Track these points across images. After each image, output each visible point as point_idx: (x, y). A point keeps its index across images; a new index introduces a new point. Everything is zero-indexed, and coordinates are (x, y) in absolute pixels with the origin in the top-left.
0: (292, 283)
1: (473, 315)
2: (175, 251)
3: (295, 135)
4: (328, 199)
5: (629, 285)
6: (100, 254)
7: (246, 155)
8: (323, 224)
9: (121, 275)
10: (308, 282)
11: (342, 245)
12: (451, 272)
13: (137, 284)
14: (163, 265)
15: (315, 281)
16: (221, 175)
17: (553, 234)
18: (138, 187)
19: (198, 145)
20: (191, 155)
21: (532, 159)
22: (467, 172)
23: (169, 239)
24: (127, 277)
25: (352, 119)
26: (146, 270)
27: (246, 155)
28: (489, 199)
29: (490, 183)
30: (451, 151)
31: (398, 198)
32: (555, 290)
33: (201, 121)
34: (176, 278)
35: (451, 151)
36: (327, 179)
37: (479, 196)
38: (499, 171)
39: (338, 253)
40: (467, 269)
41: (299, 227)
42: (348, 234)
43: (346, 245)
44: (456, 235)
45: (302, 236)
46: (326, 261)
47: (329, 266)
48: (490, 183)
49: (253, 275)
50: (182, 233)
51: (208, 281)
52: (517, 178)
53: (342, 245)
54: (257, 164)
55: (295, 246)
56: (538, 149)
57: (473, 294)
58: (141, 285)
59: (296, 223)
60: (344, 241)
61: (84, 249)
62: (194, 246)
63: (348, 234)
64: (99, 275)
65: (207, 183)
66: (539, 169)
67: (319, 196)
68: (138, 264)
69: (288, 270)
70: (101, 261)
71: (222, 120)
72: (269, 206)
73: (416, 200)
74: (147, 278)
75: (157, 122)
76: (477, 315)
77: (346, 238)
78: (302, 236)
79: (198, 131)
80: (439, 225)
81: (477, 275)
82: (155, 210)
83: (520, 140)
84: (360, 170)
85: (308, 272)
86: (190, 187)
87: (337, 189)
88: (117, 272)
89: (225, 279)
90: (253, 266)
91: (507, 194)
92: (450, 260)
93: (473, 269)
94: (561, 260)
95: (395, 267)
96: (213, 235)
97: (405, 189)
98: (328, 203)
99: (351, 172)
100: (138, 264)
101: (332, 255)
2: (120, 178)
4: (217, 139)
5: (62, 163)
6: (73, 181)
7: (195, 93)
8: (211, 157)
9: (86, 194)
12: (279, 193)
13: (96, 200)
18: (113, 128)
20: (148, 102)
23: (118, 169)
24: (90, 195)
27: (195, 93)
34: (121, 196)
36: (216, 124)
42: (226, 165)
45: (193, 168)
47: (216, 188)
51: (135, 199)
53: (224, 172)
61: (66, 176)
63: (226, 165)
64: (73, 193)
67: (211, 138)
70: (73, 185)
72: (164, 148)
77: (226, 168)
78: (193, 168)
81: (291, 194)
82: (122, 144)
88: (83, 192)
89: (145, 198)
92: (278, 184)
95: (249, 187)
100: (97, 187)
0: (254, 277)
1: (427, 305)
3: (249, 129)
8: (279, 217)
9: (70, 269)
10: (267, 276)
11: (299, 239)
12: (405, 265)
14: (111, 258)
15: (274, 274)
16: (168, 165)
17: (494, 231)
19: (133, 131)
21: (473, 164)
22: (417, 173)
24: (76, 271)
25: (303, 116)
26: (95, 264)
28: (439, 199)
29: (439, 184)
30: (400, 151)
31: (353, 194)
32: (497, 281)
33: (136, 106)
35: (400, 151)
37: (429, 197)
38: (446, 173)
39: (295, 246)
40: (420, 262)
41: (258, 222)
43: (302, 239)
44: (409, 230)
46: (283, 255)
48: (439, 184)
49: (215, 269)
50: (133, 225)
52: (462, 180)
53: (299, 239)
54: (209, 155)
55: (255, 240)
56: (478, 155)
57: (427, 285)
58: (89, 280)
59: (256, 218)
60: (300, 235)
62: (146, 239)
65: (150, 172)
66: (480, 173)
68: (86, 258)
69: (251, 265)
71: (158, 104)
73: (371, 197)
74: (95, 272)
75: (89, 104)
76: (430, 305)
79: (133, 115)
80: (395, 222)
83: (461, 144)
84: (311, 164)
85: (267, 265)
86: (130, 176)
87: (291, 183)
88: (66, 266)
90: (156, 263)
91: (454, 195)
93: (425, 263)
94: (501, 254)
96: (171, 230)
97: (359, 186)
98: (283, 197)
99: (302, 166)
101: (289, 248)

=-=-=-=-=

__Exercise__
Please extract every line of the listing above that contains the word "points". Only matches with the same capitalization count.

__Exercise solution__
Track these points across images. After each image, output each visible point as point_idx: (x, y). A point keeps its index across images; a new index introduces a new point. Everything is zero-indexed, and coordinates are (x, y) in absolute pixels with the origin in the top-left.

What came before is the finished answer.